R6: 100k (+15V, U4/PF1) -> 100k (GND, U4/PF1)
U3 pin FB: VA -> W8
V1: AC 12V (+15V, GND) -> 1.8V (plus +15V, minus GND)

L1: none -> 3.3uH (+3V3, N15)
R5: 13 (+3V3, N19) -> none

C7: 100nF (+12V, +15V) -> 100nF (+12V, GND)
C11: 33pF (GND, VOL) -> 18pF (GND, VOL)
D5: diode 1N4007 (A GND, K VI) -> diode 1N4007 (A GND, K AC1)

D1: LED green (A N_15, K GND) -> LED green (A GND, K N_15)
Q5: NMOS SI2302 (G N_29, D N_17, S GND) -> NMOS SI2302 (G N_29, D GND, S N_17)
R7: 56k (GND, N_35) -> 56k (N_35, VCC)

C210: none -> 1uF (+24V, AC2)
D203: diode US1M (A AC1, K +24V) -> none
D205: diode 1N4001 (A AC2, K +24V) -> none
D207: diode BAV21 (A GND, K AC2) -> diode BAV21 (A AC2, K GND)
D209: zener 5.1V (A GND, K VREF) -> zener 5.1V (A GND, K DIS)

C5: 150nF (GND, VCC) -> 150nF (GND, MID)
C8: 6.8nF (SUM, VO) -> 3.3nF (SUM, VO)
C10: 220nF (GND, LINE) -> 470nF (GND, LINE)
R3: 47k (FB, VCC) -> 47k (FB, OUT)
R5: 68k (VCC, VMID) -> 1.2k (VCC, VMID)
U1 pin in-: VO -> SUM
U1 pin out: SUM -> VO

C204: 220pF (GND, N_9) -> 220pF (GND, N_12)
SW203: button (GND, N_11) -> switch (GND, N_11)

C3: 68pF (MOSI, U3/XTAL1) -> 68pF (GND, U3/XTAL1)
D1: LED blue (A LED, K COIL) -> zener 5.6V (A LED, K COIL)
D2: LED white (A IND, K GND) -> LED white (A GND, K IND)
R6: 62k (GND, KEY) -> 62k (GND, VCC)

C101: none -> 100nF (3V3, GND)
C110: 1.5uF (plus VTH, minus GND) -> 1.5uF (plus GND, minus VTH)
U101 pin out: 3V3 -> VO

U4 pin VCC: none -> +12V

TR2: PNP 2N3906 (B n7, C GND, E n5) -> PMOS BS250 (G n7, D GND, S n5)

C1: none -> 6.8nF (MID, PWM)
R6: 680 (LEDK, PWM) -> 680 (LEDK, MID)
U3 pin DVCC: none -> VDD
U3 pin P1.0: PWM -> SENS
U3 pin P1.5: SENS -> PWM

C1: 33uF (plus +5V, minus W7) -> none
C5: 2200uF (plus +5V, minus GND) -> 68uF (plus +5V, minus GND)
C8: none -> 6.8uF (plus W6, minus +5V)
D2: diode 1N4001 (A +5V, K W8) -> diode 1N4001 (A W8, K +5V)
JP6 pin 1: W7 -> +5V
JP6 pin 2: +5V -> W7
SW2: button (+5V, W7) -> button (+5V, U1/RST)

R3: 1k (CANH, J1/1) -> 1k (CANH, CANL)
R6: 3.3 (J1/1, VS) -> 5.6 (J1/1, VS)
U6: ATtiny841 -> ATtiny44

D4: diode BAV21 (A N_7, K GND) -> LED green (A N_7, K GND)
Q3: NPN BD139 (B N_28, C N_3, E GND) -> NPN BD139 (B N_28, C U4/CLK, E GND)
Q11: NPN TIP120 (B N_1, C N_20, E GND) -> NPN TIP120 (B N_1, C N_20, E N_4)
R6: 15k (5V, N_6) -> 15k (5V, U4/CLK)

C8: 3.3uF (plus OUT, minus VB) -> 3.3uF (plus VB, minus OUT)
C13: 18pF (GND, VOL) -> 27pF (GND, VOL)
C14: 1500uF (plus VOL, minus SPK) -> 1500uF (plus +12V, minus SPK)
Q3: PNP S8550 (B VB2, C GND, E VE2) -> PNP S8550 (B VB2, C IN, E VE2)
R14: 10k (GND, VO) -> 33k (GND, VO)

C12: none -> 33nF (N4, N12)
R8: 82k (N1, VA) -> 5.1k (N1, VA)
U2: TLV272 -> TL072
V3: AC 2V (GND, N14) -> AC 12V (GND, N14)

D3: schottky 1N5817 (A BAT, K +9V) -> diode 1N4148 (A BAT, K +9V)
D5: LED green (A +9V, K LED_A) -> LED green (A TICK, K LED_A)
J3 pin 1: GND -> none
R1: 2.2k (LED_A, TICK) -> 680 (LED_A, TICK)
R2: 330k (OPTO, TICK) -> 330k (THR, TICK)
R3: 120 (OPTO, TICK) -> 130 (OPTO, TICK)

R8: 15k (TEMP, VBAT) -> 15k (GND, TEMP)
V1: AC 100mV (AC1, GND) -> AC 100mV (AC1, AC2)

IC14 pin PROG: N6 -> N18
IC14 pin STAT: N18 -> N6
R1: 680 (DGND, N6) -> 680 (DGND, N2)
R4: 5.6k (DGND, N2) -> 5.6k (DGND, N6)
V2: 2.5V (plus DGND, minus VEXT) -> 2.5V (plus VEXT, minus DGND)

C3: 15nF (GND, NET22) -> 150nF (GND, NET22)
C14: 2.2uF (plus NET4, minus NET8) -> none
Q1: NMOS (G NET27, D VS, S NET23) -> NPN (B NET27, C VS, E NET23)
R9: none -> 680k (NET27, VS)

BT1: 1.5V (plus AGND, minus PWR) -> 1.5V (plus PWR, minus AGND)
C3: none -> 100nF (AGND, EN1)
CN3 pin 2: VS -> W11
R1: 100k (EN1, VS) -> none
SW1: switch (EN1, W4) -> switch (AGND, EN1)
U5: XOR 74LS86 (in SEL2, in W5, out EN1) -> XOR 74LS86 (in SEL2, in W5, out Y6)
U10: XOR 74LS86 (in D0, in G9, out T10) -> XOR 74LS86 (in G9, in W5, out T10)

####

[TASK GOAL]
From the line containing "R4: 5.6k (DGND, N2) -> 5.6k (DGND, N6)" down to the last line, reproduce the records exactly. Include both ends.

[RESPONSE TO THE EXERCISE]
R4: 5.6k (DGND, N2) -> 5.6k (DGND, N6)
V2: 2.5V (plus DGND, minus VEXT) -> 2.5V (plus VEXT, minus DGND)

C3: 15nF (GND, NET22) -> 150nF (GND, NET22)
C14: 2.2uF (plus NET4, minus NET8) -> none
Q1: NMOS (G NET27, D VS, S NET23) -> NPN (B NET27, C VS, E NET23)
R9: none -> 680k (NET27, VS)

BT1: 1.5V (plus AGND, minus PWR) -> 1.5V (plus PWR, minus AGND)
C3: none -> 100nF (AGND, EN1)
CN3 pin 2: VS -> W11
R1: 100k (EN1, VS) -> none
SW1: switch (EN1, W4) -> switch (AGND, EN1)
U5: XOR 74LS86 (in SEL2, in W5, out EN1) -> XOR 74LS86 (in SEL2, in W5, out Y6)
U10: XOR 74LS86 (in D0, in G9, out T10) -> XOR 74LS86 (in G9, in W5, out T10)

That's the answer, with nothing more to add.